Synthetic shape transformation data:

================================

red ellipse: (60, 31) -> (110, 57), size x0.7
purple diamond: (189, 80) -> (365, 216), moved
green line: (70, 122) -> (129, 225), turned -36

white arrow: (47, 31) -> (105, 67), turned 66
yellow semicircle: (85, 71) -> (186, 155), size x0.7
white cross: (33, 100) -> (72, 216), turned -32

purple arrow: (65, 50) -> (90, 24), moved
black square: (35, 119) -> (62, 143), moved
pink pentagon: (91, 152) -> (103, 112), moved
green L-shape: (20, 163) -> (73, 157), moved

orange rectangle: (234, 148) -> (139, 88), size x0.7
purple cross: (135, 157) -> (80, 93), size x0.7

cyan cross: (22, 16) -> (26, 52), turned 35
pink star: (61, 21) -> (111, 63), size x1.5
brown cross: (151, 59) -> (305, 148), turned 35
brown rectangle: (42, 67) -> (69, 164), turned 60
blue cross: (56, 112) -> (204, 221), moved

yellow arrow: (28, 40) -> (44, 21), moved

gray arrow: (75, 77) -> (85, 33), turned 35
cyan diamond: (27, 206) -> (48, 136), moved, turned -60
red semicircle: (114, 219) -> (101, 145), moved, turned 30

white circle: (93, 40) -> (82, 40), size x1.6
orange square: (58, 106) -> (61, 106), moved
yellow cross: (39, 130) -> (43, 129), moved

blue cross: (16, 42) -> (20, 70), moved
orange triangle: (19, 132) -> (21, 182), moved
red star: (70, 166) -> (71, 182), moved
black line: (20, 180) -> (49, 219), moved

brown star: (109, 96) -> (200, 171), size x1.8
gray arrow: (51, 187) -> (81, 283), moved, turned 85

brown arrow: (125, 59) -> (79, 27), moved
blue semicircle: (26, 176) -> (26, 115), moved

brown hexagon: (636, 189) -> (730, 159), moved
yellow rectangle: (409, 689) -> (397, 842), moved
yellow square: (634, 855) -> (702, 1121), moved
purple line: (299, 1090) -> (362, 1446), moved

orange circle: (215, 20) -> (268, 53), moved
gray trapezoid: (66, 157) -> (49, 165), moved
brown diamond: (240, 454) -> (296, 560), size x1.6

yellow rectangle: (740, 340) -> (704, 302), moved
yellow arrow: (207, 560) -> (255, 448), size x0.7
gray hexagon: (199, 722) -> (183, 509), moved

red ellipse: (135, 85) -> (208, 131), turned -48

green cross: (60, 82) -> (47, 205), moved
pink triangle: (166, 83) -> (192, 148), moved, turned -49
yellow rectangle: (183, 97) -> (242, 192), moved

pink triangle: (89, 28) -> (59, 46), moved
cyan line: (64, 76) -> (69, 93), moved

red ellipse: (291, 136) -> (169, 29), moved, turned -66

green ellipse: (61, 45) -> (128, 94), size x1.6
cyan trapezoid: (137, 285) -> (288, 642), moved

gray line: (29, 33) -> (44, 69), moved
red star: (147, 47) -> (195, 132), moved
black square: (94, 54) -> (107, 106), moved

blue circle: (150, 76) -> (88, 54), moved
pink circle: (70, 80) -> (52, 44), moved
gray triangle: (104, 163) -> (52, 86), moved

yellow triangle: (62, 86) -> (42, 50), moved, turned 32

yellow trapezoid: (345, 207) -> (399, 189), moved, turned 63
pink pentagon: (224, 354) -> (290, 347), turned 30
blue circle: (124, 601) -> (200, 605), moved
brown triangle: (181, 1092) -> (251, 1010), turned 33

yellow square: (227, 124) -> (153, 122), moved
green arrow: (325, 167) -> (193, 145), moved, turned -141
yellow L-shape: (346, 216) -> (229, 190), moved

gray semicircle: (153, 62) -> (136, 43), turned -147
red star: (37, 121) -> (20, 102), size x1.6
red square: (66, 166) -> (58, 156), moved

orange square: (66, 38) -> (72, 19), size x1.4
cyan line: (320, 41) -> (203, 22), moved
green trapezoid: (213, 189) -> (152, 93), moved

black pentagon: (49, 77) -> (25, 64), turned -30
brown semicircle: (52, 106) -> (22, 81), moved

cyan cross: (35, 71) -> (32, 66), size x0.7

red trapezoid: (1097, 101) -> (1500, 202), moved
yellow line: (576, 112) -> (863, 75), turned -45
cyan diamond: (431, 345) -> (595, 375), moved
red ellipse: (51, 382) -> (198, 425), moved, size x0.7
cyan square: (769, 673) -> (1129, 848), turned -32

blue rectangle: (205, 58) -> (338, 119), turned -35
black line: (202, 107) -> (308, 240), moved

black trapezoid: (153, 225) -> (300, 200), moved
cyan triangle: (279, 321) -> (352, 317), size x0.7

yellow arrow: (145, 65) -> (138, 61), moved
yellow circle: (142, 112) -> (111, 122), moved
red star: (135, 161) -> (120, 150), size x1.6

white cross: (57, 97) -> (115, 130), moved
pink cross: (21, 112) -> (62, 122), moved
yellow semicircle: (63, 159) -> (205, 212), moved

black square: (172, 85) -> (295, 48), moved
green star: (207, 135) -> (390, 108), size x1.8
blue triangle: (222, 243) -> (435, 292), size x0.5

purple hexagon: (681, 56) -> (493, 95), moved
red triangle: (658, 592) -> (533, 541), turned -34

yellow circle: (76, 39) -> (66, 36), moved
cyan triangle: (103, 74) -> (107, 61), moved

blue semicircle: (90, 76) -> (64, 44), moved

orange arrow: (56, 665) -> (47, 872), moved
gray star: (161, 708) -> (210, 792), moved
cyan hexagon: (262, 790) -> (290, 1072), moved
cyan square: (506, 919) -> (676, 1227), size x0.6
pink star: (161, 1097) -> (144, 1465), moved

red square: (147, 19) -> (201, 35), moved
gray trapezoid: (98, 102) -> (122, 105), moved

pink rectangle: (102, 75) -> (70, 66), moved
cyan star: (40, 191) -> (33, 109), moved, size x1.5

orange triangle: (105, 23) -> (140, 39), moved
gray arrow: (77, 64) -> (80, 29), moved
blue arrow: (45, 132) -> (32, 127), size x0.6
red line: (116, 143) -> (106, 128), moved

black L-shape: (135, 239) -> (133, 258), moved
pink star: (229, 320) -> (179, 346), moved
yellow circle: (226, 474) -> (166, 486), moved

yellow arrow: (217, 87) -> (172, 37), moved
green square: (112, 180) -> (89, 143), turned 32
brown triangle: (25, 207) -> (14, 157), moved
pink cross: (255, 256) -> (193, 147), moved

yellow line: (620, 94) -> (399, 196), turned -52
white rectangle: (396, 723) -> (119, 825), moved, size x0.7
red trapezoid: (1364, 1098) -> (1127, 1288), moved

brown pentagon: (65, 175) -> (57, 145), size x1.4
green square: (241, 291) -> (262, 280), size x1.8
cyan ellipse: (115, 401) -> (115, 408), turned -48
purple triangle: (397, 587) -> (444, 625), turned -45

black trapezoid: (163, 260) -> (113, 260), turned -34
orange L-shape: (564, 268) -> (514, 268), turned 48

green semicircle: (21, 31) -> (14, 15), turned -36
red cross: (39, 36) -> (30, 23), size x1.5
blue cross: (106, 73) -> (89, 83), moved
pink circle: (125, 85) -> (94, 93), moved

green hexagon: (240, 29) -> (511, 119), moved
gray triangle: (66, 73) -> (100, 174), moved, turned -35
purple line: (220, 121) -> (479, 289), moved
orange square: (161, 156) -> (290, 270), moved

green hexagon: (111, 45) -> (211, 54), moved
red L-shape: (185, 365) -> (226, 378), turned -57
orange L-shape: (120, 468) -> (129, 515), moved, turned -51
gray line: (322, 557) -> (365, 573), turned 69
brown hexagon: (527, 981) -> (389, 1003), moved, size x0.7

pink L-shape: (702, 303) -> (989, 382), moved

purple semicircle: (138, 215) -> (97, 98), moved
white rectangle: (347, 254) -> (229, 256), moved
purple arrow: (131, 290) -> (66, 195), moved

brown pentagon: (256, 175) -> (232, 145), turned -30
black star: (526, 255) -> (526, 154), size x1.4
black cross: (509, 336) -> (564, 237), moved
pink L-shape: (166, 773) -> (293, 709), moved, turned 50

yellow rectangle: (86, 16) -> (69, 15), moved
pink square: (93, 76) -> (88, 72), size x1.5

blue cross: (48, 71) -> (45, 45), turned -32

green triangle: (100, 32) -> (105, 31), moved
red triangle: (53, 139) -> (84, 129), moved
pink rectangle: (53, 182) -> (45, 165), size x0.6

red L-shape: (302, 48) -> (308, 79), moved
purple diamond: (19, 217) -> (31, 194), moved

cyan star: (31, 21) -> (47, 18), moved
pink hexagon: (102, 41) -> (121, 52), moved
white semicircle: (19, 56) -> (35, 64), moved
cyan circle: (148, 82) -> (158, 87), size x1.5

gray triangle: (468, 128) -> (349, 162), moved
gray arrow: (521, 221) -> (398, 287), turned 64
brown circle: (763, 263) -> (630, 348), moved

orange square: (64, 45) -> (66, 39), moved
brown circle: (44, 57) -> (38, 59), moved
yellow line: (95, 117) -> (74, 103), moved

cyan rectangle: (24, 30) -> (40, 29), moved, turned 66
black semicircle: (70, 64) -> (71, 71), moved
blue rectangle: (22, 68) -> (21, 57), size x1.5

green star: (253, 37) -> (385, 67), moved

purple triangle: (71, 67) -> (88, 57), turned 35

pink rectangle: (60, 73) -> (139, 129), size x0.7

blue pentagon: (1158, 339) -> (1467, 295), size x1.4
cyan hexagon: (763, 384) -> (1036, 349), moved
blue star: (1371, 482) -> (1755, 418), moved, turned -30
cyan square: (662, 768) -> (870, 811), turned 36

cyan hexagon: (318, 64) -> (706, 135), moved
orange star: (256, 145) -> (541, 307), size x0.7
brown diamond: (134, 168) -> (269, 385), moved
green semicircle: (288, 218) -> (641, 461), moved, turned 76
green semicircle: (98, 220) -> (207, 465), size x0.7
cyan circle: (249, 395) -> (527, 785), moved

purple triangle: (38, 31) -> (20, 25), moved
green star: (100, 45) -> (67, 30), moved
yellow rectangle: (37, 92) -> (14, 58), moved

================================

- **What the task asks**: Count how many lines of the records hold the string "diamond"; the answer is that number alone.

- **Response box**: 6